> PROBLEM DESCRIPTION
Write out, exactly and in full, the line where "none -> purple plate E6:F6 level 1" appears together with all lines that follow it in the entries below. Do not include pictures.

Coordinate-based change listings:

----------------------------------------

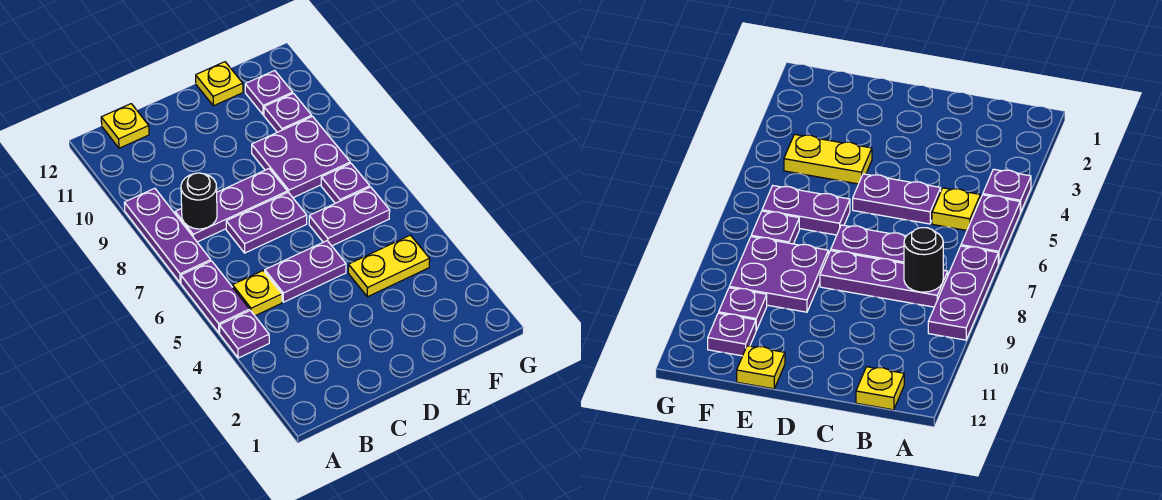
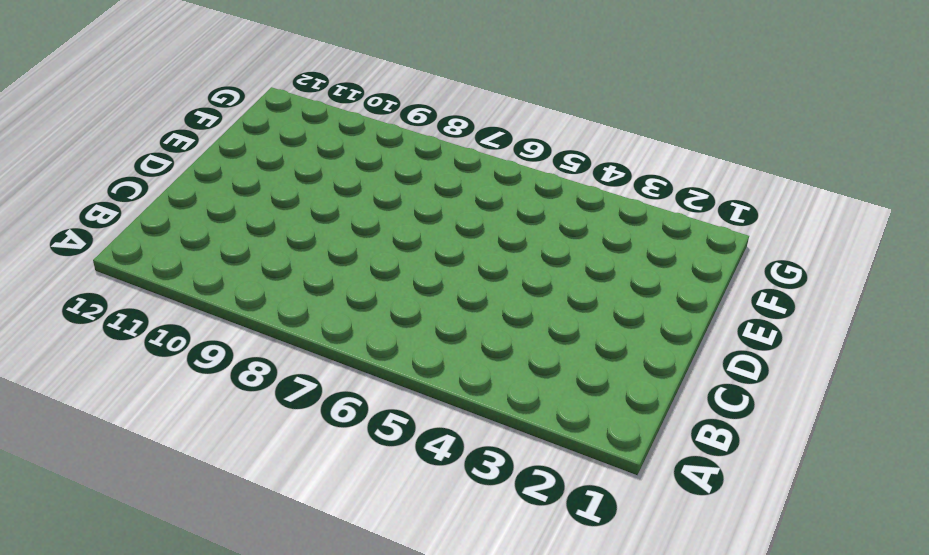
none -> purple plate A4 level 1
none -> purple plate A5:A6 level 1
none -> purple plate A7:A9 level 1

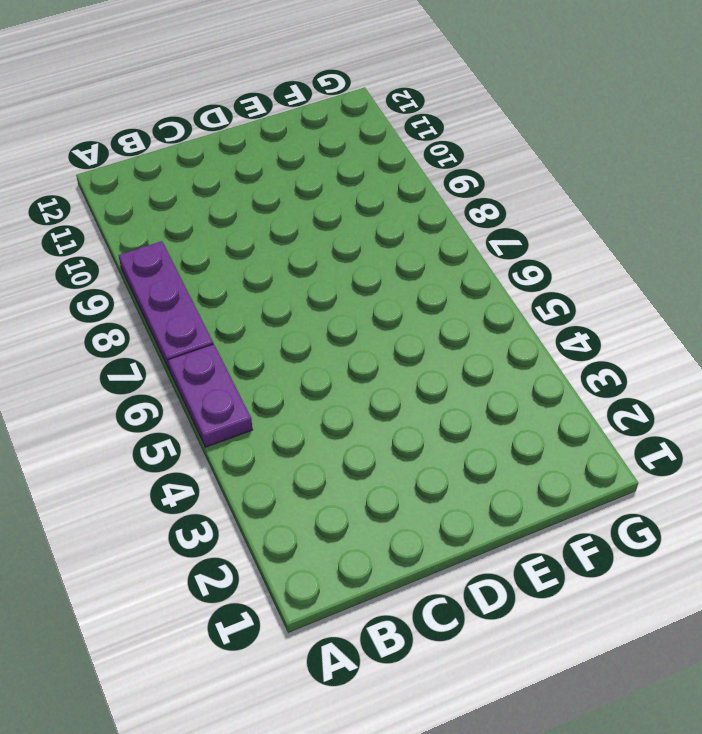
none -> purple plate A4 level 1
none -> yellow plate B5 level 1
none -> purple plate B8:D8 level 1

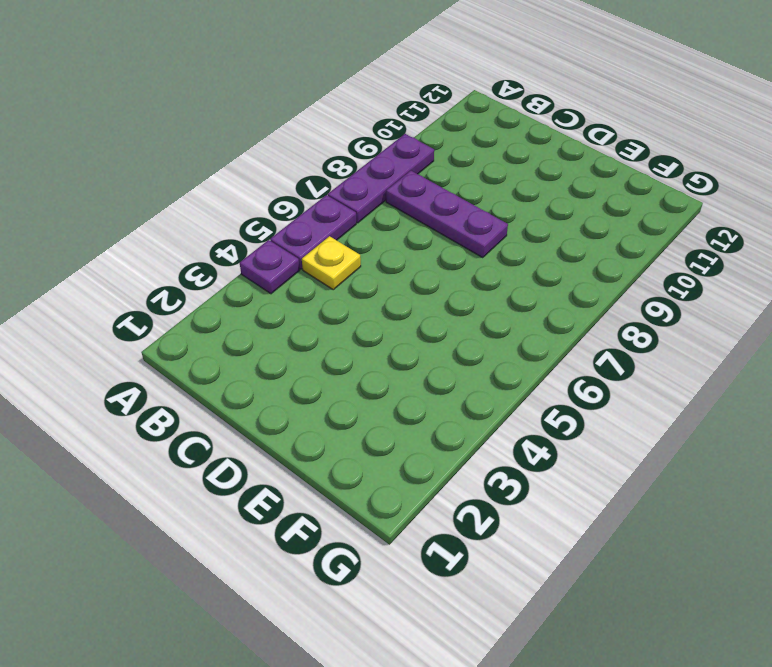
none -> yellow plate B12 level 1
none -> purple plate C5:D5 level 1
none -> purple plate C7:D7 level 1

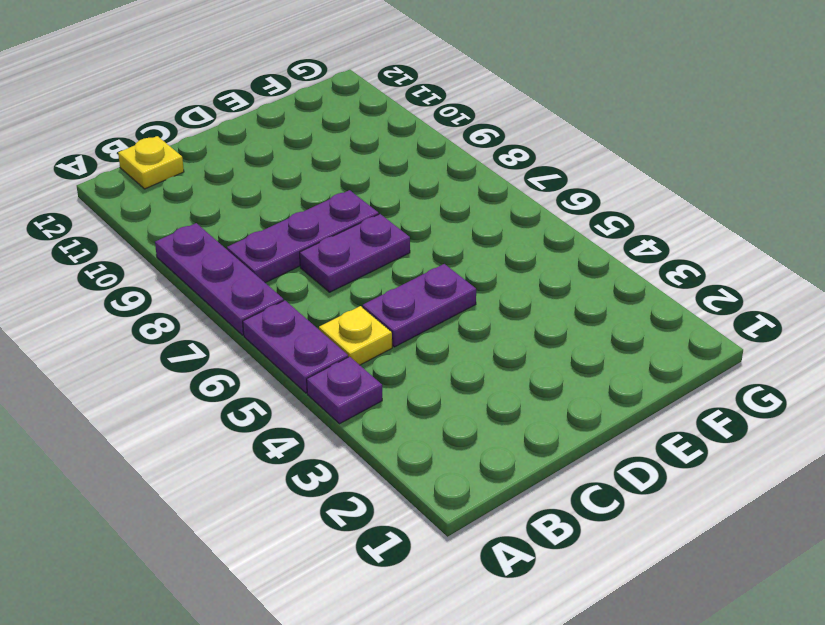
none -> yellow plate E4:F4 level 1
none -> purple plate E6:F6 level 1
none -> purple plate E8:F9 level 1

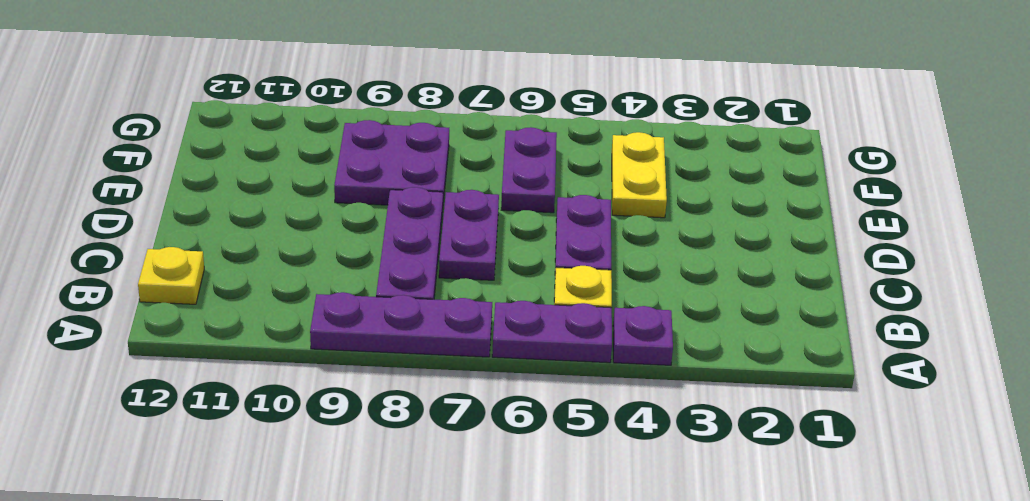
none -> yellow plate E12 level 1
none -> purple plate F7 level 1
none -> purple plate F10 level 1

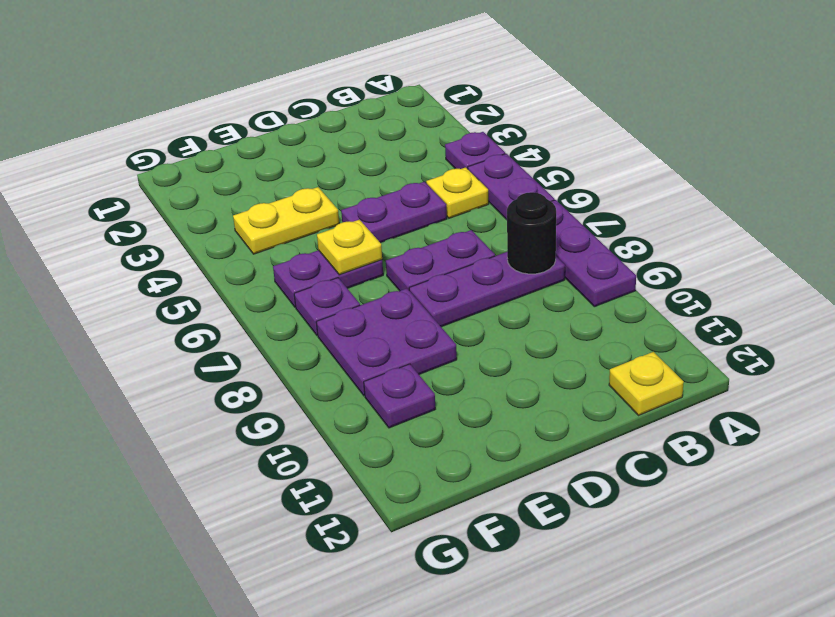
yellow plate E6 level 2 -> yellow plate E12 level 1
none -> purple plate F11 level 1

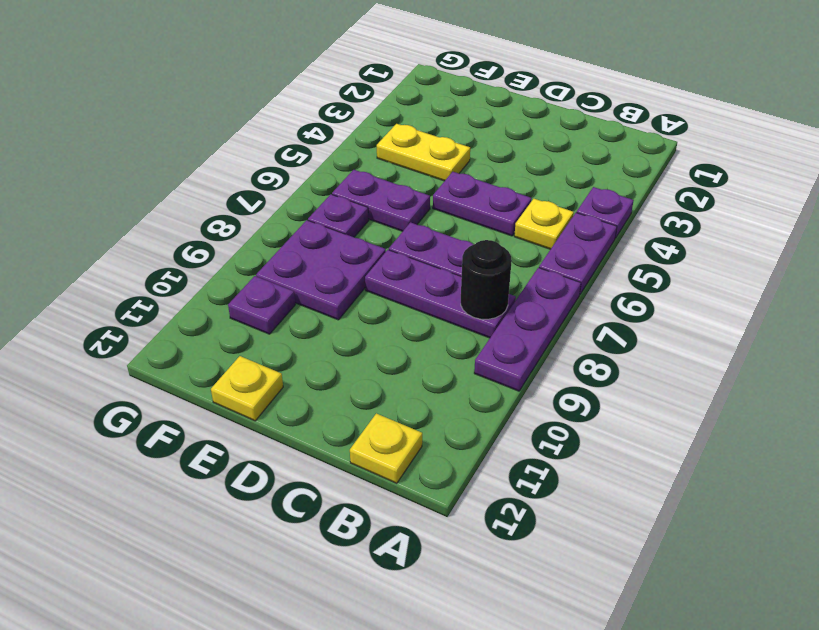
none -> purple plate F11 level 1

----------------------------------------

> RESULT OF THIS EXERCISE
none -> purple plate E6:F6 level 1
none -> purple plate E8:F9 level 1

none -> yellow plate E12 level 1
none -> purple plate F7 level 1
none -> purple plate F10 level 1

yellow plate E6 level 2 -> yellow plate E12 level 1
none -> purple plate F11 level 1

none -> purple plate F11 level 1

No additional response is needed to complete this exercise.